Top of Dataset content
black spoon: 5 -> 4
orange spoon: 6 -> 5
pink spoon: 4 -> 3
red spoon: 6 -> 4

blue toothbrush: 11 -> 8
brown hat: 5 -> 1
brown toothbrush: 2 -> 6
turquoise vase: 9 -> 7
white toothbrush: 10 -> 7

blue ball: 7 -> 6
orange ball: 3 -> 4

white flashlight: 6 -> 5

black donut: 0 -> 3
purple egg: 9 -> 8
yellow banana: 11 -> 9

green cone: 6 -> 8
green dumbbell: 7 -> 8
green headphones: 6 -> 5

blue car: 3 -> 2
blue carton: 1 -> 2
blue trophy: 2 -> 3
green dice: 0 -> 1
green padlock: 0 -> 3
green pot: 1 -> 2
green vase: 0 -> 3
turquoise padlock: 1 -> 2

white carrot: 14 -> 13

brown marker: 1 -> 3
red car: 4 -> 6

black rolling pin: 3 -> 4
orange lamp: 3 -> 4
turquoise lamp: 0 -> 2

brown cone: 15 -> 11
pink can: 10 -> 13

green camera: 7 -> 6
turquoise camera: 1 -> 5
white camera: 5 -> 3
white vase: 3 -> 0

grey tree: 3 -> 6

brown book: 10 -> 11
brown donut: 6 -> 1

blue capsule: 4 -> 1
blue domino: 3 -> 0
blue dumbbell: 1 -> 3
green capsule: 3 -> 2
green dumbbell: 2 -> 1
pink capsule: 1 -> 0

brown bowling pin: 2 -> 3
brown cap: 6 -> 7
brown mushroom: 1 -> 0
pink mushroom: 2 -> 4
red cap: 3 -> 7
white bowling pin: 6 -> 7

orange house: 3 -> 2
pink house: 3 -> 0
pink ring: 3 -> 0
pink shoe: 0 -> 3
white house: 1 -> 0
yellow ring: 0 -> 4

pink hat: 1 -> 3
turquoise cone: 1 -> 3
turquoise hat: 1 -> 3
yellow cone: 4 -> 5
Bottom of Dataset content
_What is expected_:
Set down each entry from above once more, exactly as written.

_Response for this exercise_:
black spoon: 5 -> 4
orange spoon: 6 -> 5
pink spoon: 4 -> 3
red spoon: 6 -> 4

blue toothbrush: 11 -> 8
brown hat: 5 -> 1
brown toothbrush: 2 -> 6
turquoise vase: 9 -> 7
white toothbrush: 10 -> 7

blue ball: 7 -> 6
orange ball: 3 -> 4

white flashlight: 6 -> 5

black donut: 0 -> 3
purple egg: 9 -> 8
yellow banana: 11 -> 9

green cone: 6 -> 8
green dumbbell: 7 -> 8
green headphones: 6 -> 5

blue car: 3 -> 2
blue carton: 1 -> 2
blue trophy: 2 -> 3
green dice: 0 -> 1
green padlock: 0 -> 3
green pot: 1 -> 2
green vase: 0 -> 3
turquoise padlock: 1 -> 2

white carrot: 14 -> 13

brown marker: 1 -> 3
red car: 4 -> 6

black rolling pin: 3 -> 4
orange lamp: 3 -> 4
turquoise lamp: 0 -> 2

brown cone: 15 -> 11
pink can: 10 -> 13

green camera: 7 -> 6
turquoise camera: 1 -> 5
white camera: 5 -> 3
white vase: 3 -> 0

grey tree: 3 -> 6

brown book: 10 -> 11
brown donut: 6 -> 1

blue capsule: 4 -> 1
blue domino: 3 -> 0
blue dumbbell: 1 -> 3
green capsule: 3 -> 2
green dumbbell: 2 -> 1
pink capsule: 1 -> 0

brown bowling pin: 2 -> 3
brown cap: 6 -> 7
brown mushroom: 1 -> 0
pink mushroom: 2 -> 4
red cap: 3 -> 7
white bowling pin: 6 -> 7

orange house: 3 -> 2
pink house: 3 -> 0
pink ring: 3 -> 0
pink shoe: 0 -> 3
white house: 1 -> 0
yellow ring: 0 -> 4

pink hat: 1 -> 3
turquoise cone: 1 -> 3
turquoise hat: 1 -> 3
yellow cone: 4 -> 5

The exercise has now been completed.